=== Task objective ===
Using the records below, transcribe word for word the stretch from the line that contains "LCD2 pin SCL: D4 -> D2" through the line that contains "FAN3 pin VCC: none -> 5V", both end lines included, and nothing else.

=== Change detection data ===
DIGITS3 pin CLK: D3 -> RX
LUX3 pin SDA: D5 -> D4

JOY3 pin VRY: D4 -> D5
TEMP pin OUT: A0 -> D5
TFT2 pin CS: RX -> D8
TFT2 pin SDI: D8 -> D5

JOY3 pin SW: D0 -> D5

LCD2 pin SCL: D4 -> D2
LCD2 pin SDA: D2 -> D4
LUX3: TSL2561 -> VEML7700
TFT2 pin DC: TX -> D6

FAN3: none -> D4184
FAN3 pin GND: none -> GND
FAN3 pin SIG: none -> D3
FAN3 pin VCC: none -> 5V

* * *

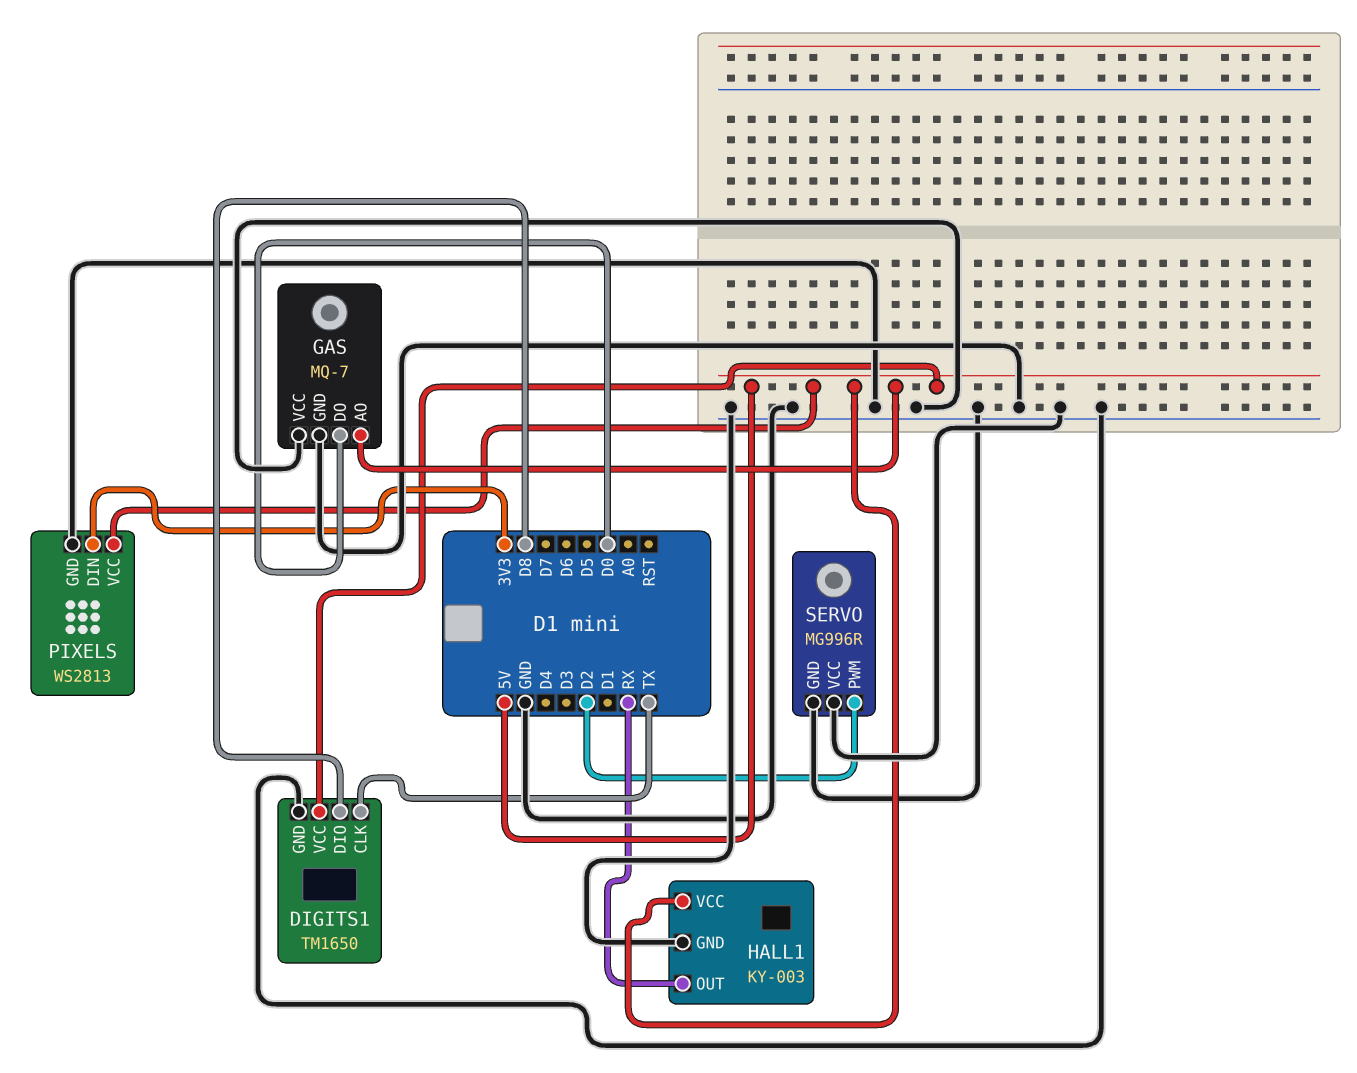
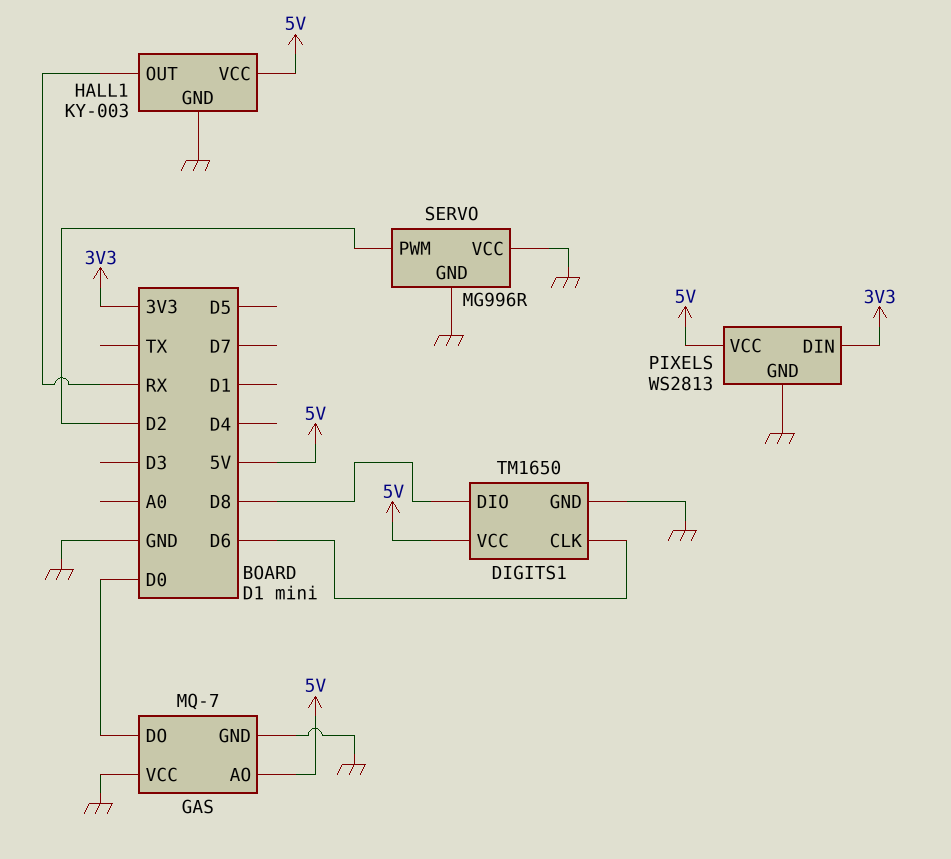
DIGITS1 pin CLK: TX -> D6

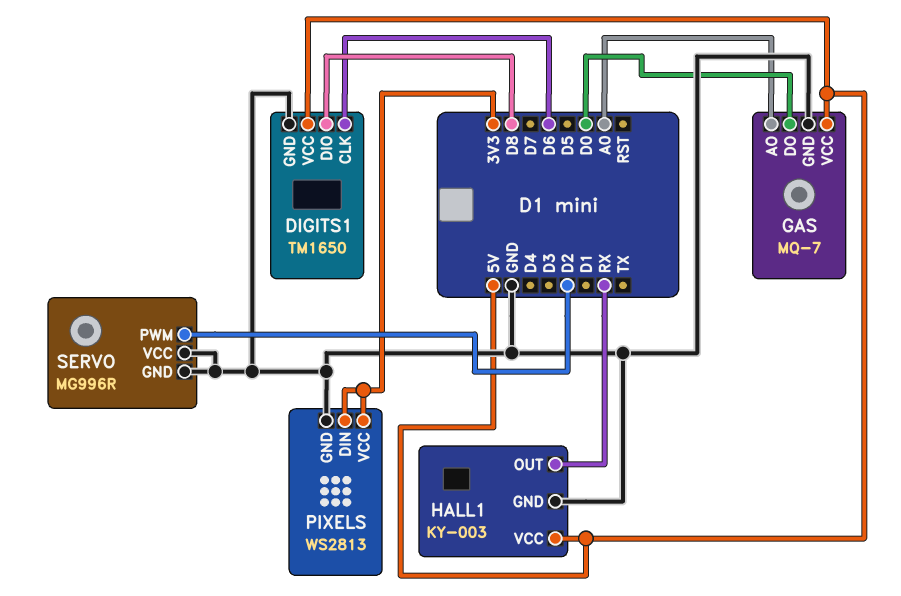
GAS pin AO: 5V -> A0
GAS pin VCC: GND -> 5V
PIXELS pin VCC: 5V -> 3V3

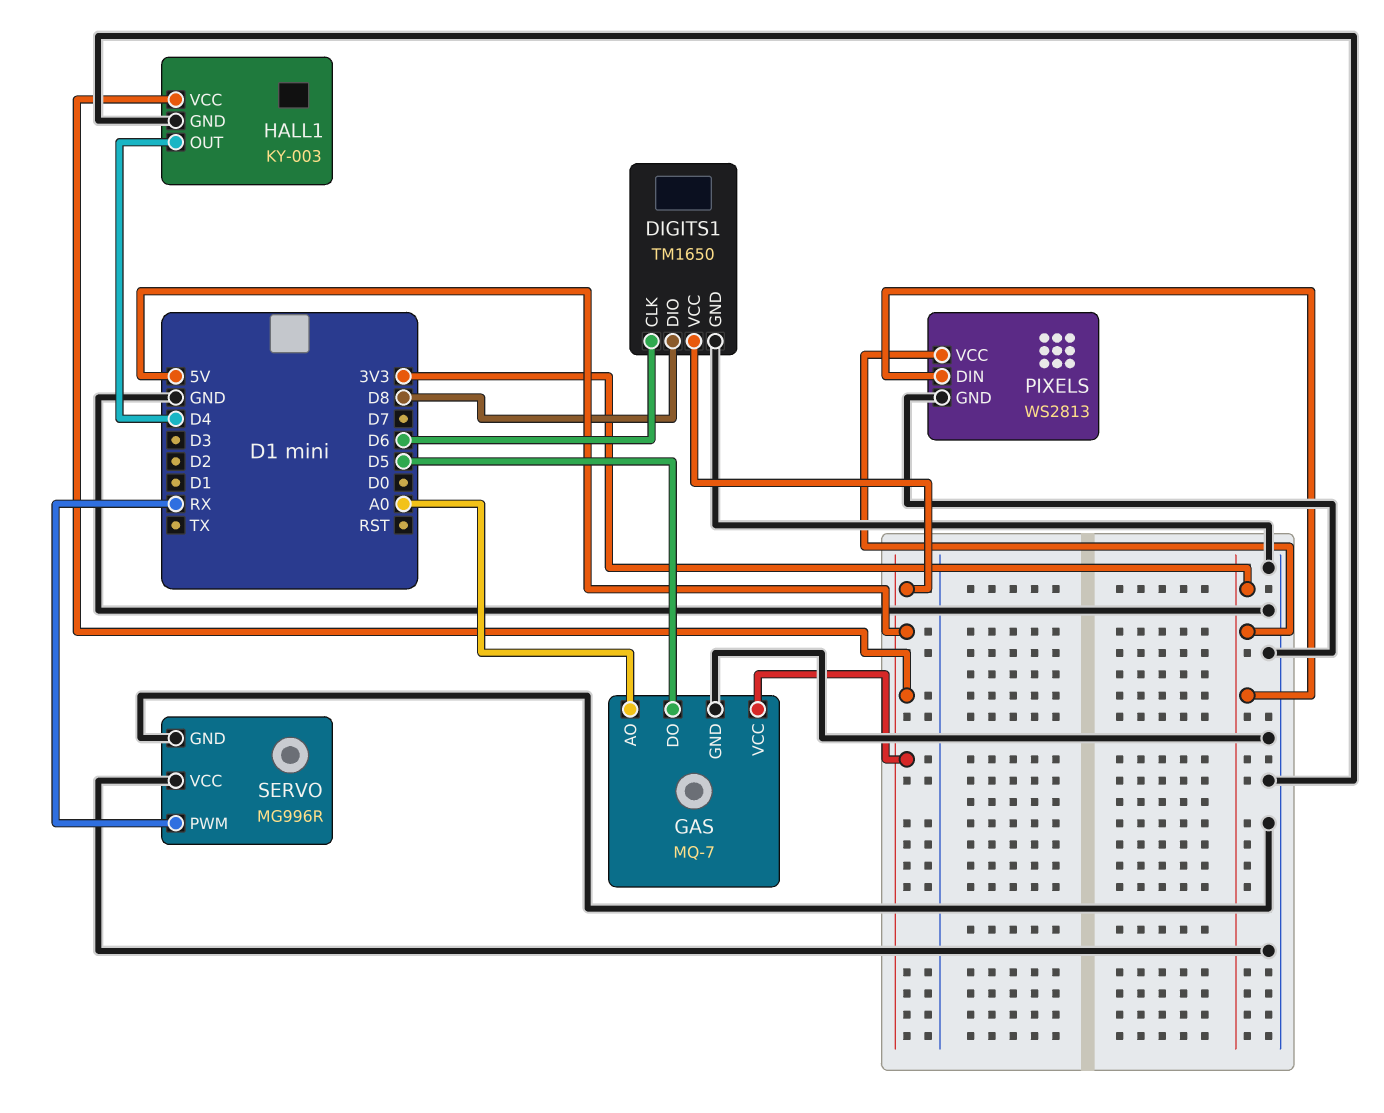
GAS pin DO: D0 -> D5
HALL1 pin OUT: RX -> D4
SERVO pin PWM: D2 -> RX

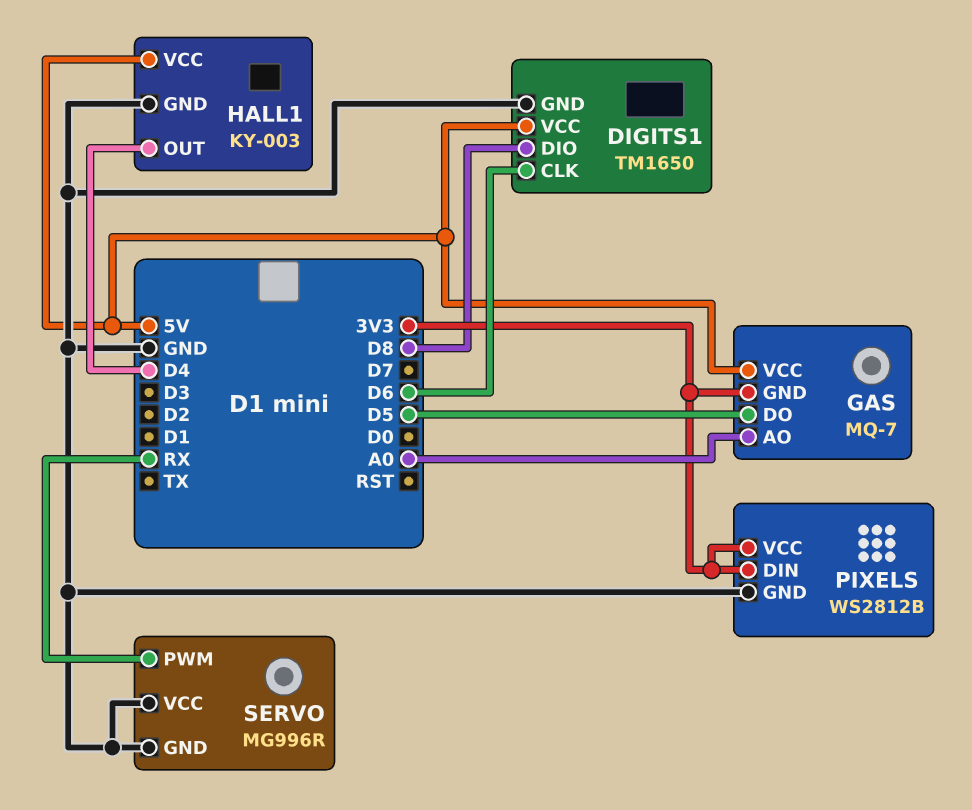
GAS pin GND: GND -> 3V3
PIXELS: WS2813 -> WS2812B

=== Task output ===
LCD2 pin SCL: D4 -> D2
LCD2 pin SDA: D2 -> D4
LUX3: TSL2561 -> VEML7700
TFT2 pin DC: TX -> D6

FAN3: none -> D4184
FAN3 pin GND: none -> GND
FAN3 pin SIG: none -> D3
FAN3 pin VCC: none -> 5V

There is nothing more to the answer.